> [Task inputs]:
** begin **

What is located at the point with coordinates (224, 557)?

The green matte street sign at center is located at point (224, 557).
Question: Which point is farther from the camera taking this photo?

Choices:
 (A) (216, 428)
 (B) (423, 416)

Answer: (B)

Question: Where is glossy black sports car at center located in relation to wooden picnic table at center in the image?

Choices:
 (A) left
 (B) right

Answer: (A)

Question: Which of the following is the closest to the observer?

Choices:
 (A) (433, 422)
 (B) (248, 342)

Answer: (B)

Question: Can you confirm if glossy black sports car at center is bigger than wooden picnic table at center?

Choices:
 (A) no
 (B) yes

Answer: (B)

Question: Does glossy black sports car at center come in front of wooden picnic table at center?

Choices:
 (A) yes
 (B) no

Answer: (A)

** end **

> [Exercise directions]: Reformat the lines in the records above as a numbered list, leaving out the blank lines.

> [Solution to this exercise]:
1. What is located at the point with coordinates (224, 557)?
2. The green matte street sign at center is located at point (224, 557).
3. Question: Which point is farther from the camera taking this photo?
4. Choices:
5.  (A) (216, 428)
6.  (B) (423, 416)
7. Answer: (B)
8. Question: Where is glossy black sports car at center located in relation to wooden picnic table at center in the image?
9. Choices:
10.  (A) left
11.  (B) right
12. Answer: (A)
13. Question: Which of the following is the closest to the observer?
14. Choices:
15.  (A) (433, 422)
16.  (B) (248, 342)
17. Answer: (B)
18. Question: Can you confirm if glossy black sports car at center is bigger than wooden picnic table at center?
19. Choices:
20.  (A) no
21.  (B) yes
22. Answer: (B)
23. Question: Does glossy black sports car at center come in front of wooden picnic table at center?
24. Choices:
25.  (A) yes
26.  (B) no
27. Answer: (A)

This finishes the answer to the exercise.